Rewrite the lines below with each "dial" changed to "face", keeping everything else the same.

Stored items from a collection
↓↓↓

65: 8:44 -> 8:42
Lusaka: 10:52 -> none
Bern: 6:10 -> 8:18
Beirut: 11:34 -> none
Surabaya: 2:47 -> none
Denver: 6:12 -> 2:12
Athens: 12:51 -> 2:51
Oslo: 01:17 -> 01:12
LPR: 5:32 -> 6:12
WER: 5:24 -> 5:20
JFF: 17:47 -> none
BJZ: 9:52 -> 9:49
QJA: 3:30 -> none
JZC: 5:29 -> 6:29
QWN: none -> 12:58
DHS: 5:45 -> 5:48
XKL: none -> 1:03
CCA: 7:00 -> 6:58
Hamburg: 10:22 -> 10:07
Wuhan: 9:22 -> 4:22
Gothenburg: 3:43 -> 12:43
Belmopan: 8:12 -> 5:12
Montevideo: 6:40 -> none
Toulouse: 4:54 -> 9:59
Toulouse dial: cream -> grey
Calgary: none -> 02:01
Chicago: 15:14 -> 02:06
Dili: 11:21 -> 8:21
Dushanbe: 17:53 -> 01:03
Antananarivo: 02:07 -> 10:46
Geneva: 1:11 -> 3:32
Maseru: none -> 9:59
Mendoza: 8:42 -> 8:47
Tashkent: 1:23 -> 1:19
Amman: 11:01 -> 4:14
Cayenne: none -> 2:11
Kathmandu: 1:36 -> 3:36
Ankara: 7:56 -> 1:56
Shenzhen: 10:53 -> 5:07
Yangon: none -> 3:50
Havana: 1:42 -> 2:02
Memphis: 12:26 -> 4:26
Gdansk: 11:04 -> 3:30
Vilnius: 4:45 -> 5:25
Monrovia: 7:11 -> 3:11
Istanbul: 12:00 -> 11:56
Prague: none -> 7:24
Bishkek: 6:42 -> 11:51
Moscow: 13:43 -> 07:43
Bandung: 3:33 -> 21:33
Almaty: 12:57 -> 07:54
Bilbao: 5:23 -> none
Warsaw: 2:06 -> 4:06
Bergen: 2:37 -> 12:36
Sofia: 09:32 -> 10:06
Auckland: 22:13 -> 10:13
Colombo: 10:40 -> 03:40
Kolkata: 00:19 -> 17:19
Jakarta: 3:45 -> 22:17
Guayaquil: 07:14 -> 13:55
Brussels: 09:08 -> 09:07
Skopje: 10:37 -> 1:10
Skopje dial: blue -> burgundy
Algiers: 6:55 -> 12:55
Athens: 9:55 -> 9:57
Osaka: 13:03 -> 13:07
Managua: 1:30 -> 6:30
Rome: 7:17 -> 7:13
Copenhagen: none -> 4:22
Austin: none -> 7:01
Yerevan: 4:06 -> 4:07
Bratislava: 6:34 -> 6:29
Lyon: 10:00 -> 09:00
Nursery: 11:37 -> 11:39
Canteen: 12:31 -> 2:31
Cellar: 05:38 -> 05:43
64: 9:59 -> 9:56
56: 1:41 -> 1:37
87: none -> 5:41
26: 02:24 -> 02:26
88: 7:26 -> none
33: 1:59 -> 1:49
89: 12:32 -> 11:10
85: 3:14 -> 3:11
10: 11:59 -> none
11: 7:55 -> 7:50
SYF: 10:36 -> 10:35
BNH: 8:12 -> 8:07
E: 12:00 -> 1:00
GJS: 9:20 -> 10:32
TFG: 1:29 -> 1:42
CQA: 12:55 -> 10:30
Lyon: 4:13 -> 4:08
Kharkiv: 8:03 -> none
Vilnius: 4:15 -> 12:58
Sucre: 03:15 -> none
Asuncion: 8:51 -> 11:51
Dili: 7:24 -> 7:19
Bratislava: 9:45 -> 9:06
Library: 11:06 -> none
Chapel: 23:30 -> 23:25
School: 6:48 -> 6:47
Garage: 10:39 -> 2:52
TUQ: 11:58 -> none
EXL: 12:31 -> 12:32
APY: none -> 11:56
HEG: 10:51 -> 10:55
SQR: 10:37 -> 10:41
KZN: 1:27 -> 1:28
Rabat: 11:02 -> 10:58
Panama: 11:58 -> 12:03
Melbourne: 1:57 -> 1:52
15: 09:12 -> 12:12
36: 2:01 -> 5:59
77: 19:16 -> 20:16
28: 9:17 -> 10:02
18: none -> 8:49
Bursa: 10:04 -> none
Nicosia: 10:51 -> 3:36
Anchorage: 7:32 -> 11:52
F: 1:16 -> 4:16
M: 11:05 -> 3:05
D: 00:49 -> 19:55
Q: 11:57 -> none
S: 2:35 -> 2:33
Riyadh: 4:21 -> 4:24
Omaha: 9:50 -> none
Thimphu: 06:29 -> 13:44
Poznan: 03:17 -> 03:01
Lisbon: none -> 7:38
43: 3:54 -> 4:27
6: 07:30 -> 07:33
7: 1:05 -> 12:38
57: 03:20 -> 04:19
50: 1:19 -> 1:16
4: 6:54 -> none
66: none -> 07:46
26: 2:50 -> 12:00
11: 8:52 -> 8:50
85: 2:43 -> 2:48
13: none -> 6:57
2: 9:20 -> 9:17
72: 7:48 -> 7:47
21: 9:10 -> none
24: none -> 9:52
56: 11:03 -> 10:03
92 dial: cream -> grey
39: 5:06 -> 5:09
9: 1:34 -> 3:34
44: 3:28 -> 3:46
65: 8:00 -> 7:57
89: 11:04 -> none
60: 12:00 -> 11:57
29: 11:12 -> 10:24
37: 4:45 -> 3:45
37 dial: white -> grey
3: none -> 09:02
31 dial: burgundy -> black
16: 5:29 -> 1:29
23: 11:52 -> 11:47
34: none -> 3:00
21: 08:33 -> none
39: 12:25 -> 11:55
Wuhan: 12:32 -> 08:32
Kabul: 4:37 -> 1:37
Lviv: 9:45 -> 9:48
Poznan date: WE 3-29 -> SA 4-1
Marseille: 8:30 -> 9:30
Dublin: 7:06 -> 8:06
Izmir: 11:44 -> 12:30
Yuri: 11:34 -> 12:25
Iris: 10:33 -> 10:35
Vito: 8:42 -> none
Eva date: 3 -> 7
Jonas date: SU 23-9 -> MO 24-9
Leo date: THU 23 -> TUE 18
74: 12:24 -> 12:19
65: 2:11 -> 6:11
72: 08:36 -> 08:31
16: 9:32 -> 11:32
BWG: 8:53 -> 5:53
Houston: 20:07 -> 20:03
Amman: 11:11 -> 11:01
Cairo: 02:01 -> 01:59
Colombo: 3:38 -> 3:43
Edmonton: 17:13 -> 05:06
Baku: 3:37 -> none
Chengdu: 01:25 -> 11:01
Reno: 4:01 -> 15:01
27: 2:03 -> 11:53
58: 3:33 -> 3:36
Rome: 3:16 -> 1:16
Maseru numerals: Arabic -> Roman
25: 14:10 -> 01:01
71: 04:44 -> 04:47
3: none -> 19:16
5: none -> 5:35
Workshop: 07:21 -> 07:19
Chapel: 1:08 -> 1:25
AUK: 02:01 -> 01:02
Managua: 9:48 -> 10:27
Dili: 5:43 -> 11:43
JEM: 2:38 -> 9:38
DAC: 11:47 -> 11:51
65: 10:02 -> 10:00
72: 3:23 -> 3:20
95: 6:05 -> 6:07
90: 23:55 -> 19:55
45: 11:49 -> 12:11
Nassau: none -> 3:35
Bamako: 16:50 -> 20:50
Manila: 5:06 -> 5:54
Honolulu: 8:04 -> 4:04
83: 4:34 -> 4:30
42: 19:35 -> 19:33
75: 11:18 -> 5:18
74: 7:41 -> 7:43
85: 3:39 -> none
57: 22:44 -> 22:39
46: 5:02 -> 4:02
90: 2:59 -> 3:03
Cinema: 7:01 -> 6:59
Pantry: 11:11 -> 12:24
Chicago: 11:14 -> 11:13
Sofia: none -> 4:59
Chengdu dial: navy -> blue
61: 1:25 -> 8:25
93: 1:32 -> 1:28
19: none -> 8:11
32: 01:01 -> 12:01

↑↑↑

== WORKED ANSWER ==
65: 8:44 -> 8:42
Lusaka: 10:52 -> none
Bern: 6:10 -> 8:18
Beirut: 11:34 -> none
Surabaya: 2:47 -> none
Denver: 6:12 -> 2:12
Athens: 12:51 -> 2:51
Oslo: 01:17 -> 01:12
LPR: 5:32 -> 6:12
WER: 5:24 -> 5:20
JFF: 17:47 -> none
BJZ: 9:52 -> 9:49
QJA: 3:30 -> none
JZC: 5:29 -> 6:29
QWN: none -> 12:58
DHS: 5:45 -> 5:48
XKL: none -> 1:03
CCA: 7:00 -> 6:58
Hamburg: 10:22 -> 10:07
Wuhan: 9:22 -> 4:22
Gothenburg: 3:43 -> 12:43
Belmopan: 8:12 -> 5:12
Montevideo: 6:40 -> none
Toulouse: 4:54 -> 9:59
Toulouse face: cream -> grey
Calgary: none -> 02:01
Chicago: 15:14 -> 02:06
Dili: 11:21 -> 8:21
Dushanbe: 17:53 -> 01:03
Antananarivo: 02:07 -> 10:46
Geneva: 1:11 -> 3:32
Maseru: none -> 9:59
Mendoza: 8:42 -> 8:47
Tashkent: 1:23 -> 1:19
Amman: 11:01 -> 4:14
Cayenne: none -> 2:11
Kathmandu: 1:36 -> 3:36
Ankara: 7:56 -> 1:56
Shenzhen: 10:53 -> 5:07
Yangon: none -> 3:50
Havana: 1:42 -> 2:02
Memphis: 12:26 -> 4:26
Gdansk: 11:04 -> 3:30
Vilnius: 4:45 -> 5:25
Monrovia: 7:11 -> 3:11
Istanbul: 12:00 -> 11:56
Prague: none -> 7:24
Bishkek: 6:42 -> 11:51
Moscow: 13:43 -> 07:43
Bandung: 3:33 -> 21:33
Almaty: 12:57 -> 07:54
Bilbao: 5:23 -> none
Warsaw: 2:06 -> 4:06
Bergen: 2:37 -> 12:36
Sofia: 09:32 -> 10:06
Auckland: 22:13 -> 10:13
Colombo: 10:40 -> 03:40
Kolkata: 00:19 -> 17:19
Jakarta: 3:45 -> 22:17
Guayaquil: 07:14 -> 13:55
Brussels: 09:08 -> 09:07
Skopje: 10:37 -> 1:10
Skopje face: blue -> burgundy
Algiers: 6:55 -> 12:55
Athens: 9:55 -> 9:57
Osaka: 13:03 -> 13:07
Managua: 1:30 -> 6:30
Rome: 7:17 -> 7:13
Copenhagen: none -> 4:22
Austin: none -> 7:01
Yerevan: 4:06 -> 4:07
Bratislava: 6:34 -> 6:29
Lyon: 10:00 -> 09:00
Nursery: 11:37 -> 11:39
Canteen: 12:31 -> 2:31
Cellar: 05:38 -> 05:43
64: 9:59 -> 9:56
56: 1:41 -> 1:37
87: none -> 5:41
26: 02:24 -> 02:26
88: 7:26 -> none
33: 1:59 -> 1:49
89: 12:32 -> 11:10
85: 3:14 -> 3:11
10: 11:59 -> none
11: 7:55 -> 7:50
SYF: 10:36 -> 10:35
BNH: 8:12 -> 8:07
E: 12:00 -> 1:00
GJS: 9:20 -> 10:32
TFG: 1:29 -> 1:42
CQA: 12:55 -> 10:30
Lyon: 4:13 -> 4:08
Kharkiv: 8:03 -> none
Vilnius: 4:15 -> 12:58
Sucre: 03:15 -> none
Asuncion: 8:51 -> 11:51
Dili: 7:24 -> 7:19
Bratislava: 9:45 -> 9:06
Library: 11:06 -> none
Chapel: 23:30 -> 23:25
School: 6:48 -> 6:47
Garage: 10:39 -> 2:52
TUQ: 11:58 -> none
EXL: 12:31 -> 12:32
APY: none -> 11:56
HEG: 10:51 -> 10:55
SQR: 10:37 -> 10:41
KZN: 1:27 -> 1:28
Rabat: 11:02 -> 10:58
Panama: 11:58 -> 12:03
Melbourne: 1:57 -> 1:52
15: 09:12 -> 12:12
36: 2:01 -> 5:59
77: 19:16 -> 20:16
28: 9:17 -> 10:02
18: none -> 8:49
Bursa: 10:04 -> none
Nicosia: 10:51 -> 3:36
Anchorage: 7:32 -> 11:52
F: 1:16 -> 4:16
M: 11:05 -> 3:05
D: 00:49 -> 19:55
Q: 11:57 -> none
S: 2:35 -> 2:33
Riyadh: 4:21 -> 4:24
Omaha: 9:50 -> none
Thimphu: 06:29 -> 13:44
Poznan: 03:17 -> 03:01
Lisbon: none -> 7:38
43: 3:54 -> 4:27
6: 07:30 -> 07:33
7: 1:05 -> 12:38
57: 03:20 -> 04:19
50: 1:19 -> 1:16
4: 6:54 -> none
66: none -> 07:46
26: 2:50 -> 12:00
11: 8:52 -> 8:50
85: 2:43 -> 2:48
13: none -> 6:57
2: 9:20 -> 9:17
72: 7:48 -> 7:47
21: 9:10 -> none
24: none -> 9:52
56: 11:03 -> 10:03
92 face: cream -> grey
39: 5:06 -> 5:09
9: 1:34 -> 3:34
44: 3:28 -> 3:46
65: 8:00 -> 7:57
89: 11:04 -> none
60: 12:00 -> 11:57
29: 11:12 -> 10:24
37: 4:45 -> 3:45
37 face: white -> grey
3: none -> 09:02
31 face: burgundy -> black
16: 5:29 -> 1:29
23: 11:52 -> 11:47
34: none -> 3:00
21: 08:33 -> none
39: 12:25 -> 11:55
Wuhan: 12:32 -> 08:32
Kabul: 4:37 -> 1:37
Lviv: 9:45 -> 9:48
Poznan date: WE 3-29 -> SA 4-1
Marseille: 8:30 -> 9:30
Dublin: 7:06 -> 8:06
Izmir: 11:44 -> 12:30
Yuri: 11:34 -> 12:25
Iris: 10:33 -> 10:35
Vito: 8:42 -> none
Eva date: 3 -> 7
Jonas date: SU 23-9 -> MO 24-9
Leo date: THU 23 -> TUE 18
74: 12:24 -> 12:19
65: 2:11 -> 6:11
72: 08:36 -> 08:31
16: 9:32 -> 11:32
BWG: 8:53 -> 5:53
Houston: 20:07 -> 20:03
Amman: 11:11 -> 11:01
Cairo: 02:01 -> 01:59
Colombo: 3:38 -> 3:43
Edmonton: 17:13 -> 05:06
Baku: 3:37 -> none
Chengdu: 01:25 -> 11:01
Reno: 4:01 -> 15:01
27: 2:03 -> 11:53
58: 3:33 -> 3:36
Rome: 3:16 -> 1:16
Maseru numerals: Arabic -> Roman
25: 14:10 -> 01:01
71: 04:44 -> 04:47
3: none -> 19:16
5: none -> 5:35
Workshop: 07:21 -> 07:19
Chapel: 1:08 -> 1:25
AUK: 02:01 -> 01:02
Managua: 9:48 -> 10:27
Dili: 5:43 -> 11:43
JEM: 2:38 -> 9:38
DAC: 11:47 -> 11:51
65: 10:02 -> 10:00
72: 3:23 -> 3:20
95: 6:05 -> 6:07
90: 23:55 -> 19:55
45: 11:49 -> 12:11
Nassau: none -> 3:35
Bamako: 16:50 -> 20:50
Manila: 5:06 -> 5:54
Honolulu: 8:04 -> 4:04
83: 4:34 -> 4:30
42: 19:35 -> 19:33
75: 11:18 -> 5:18
74: 7:41 -> 7:43
85: 3:39 -> none
57: 22:44 -> 22:39
46: 5:02 -> 4:02
90: 2:59 -> 3:03
Cinema: 7:01 -> 6:59
Pantry: 11:11 -> 12:24
Chicago: 11:14 -> 11:13
Sofia: none -> 4:59
Chengdu face: navy -> blue
61: 1:25 -> 8:25
93: 1:32 -> 1:28
19: none -> 8:11
32: 01:01 -> 12:01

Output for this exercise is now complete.